> Directive
Reply with one number only: the count of lines below that contain the word "tower".

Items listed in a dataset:
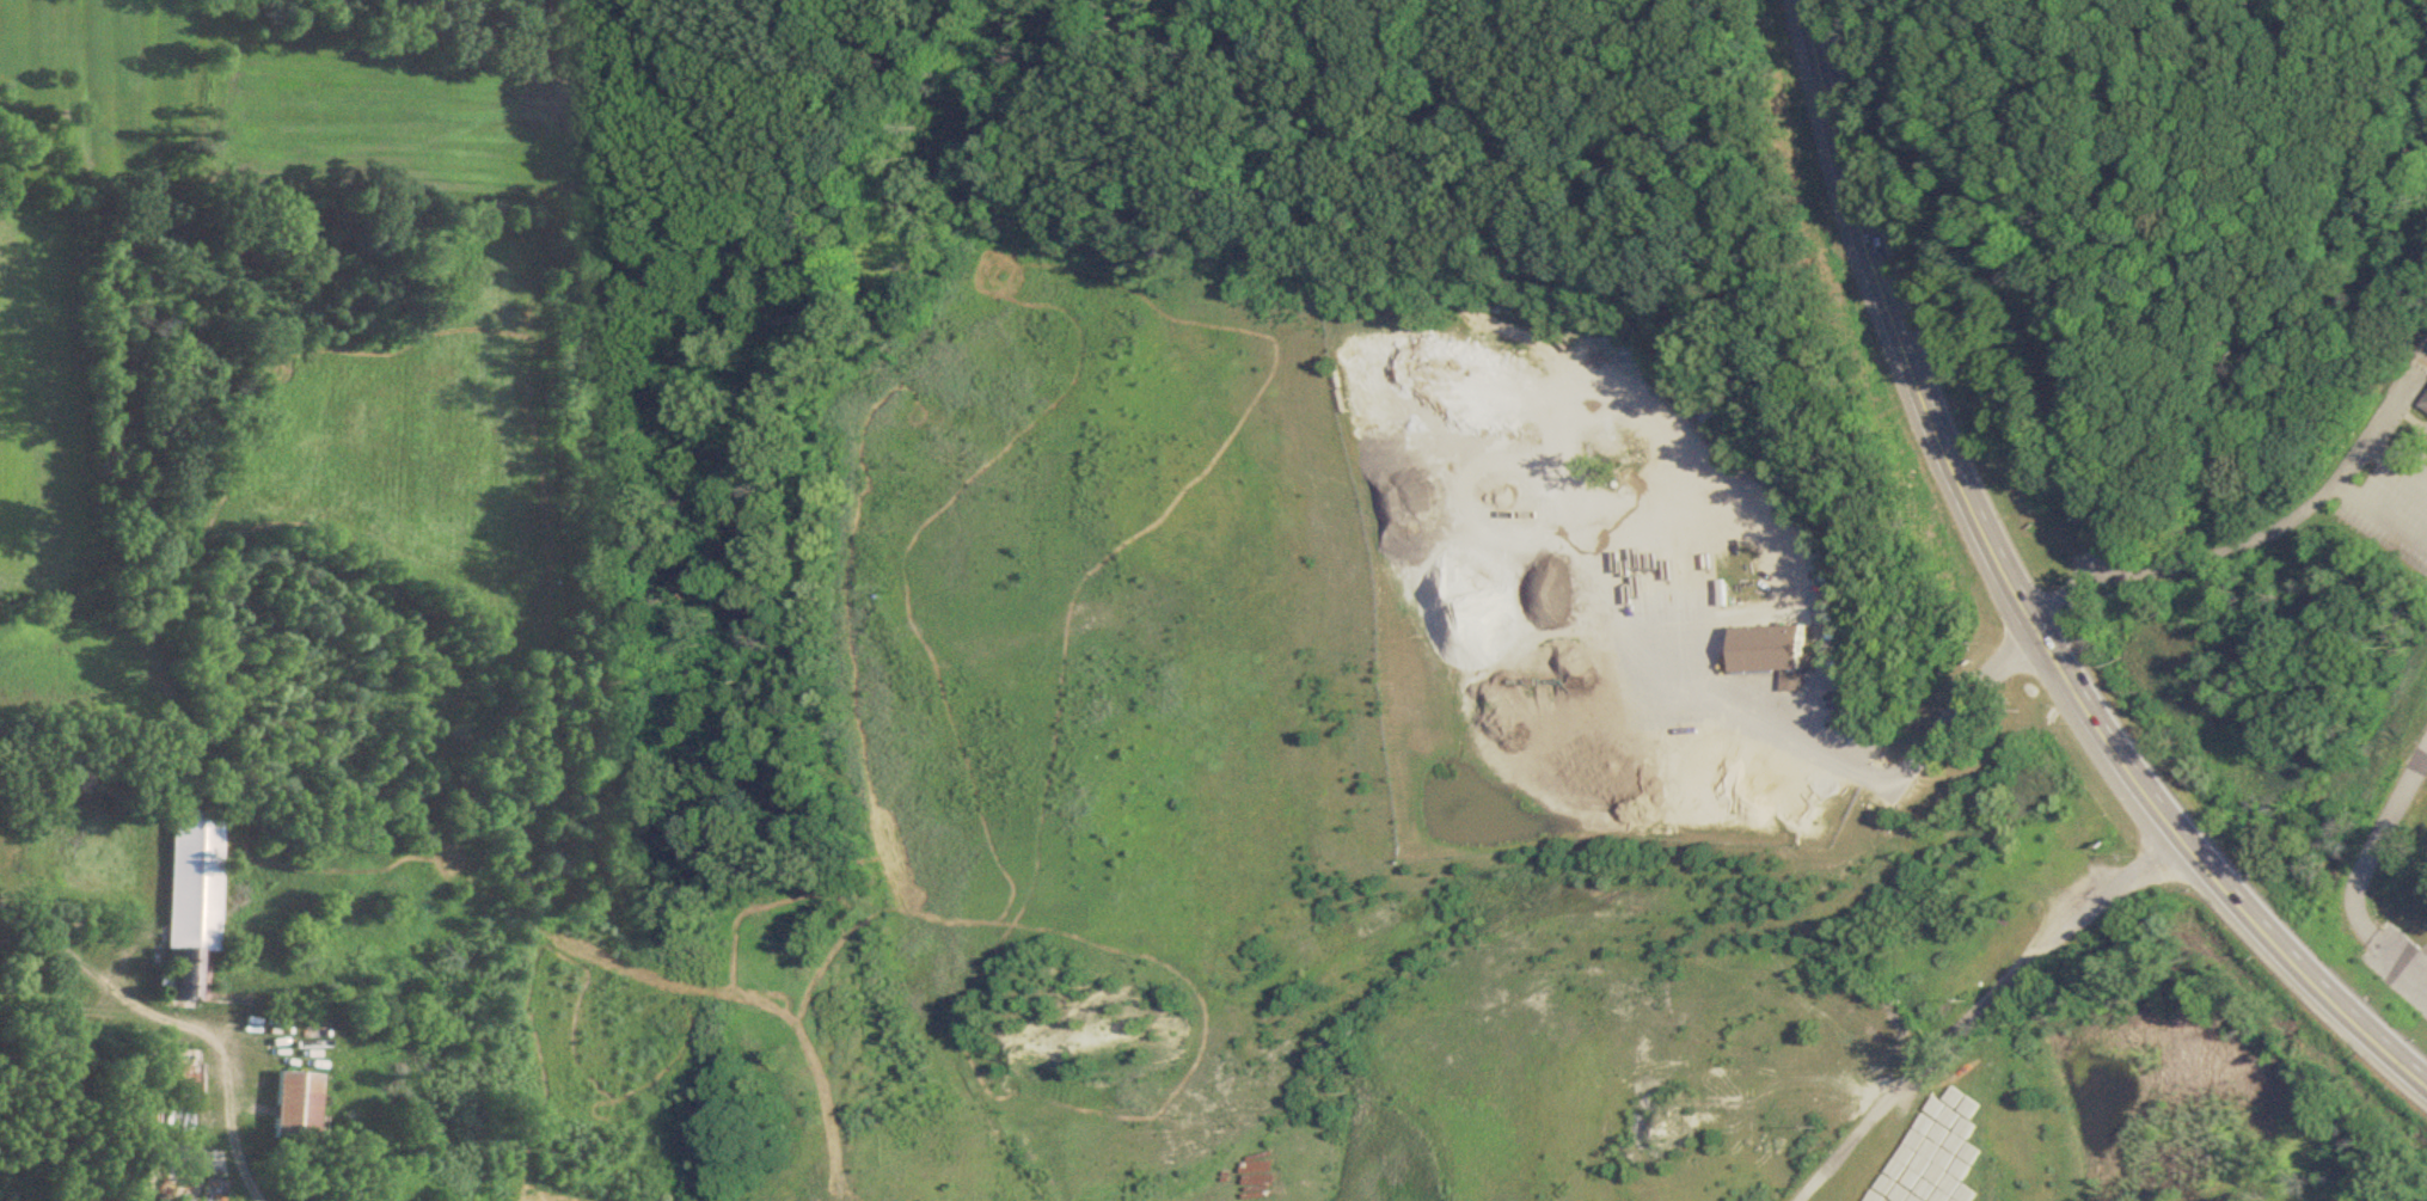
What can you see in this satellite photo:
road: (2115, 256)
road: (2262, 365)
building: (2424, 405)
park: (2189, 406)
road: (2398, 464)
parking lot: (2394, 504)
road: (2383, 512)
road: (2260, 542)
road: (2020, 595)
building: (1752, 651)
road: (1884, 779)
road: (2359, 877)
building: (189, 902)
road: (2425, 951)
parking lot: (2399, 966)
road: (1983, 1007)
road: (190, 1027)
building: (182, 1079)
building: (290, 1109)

==

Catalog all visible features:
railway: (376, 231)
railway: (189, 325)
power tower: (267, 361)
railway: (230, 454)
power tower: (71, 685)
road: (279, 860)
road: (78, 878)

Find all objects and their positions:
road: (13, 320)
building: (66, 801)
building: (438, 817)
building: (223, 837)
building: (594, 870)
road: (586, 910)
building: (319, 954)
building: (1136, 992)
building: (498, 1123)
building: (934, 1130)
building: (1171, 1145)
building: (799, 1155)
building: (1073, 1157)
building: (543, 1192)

> Response area
2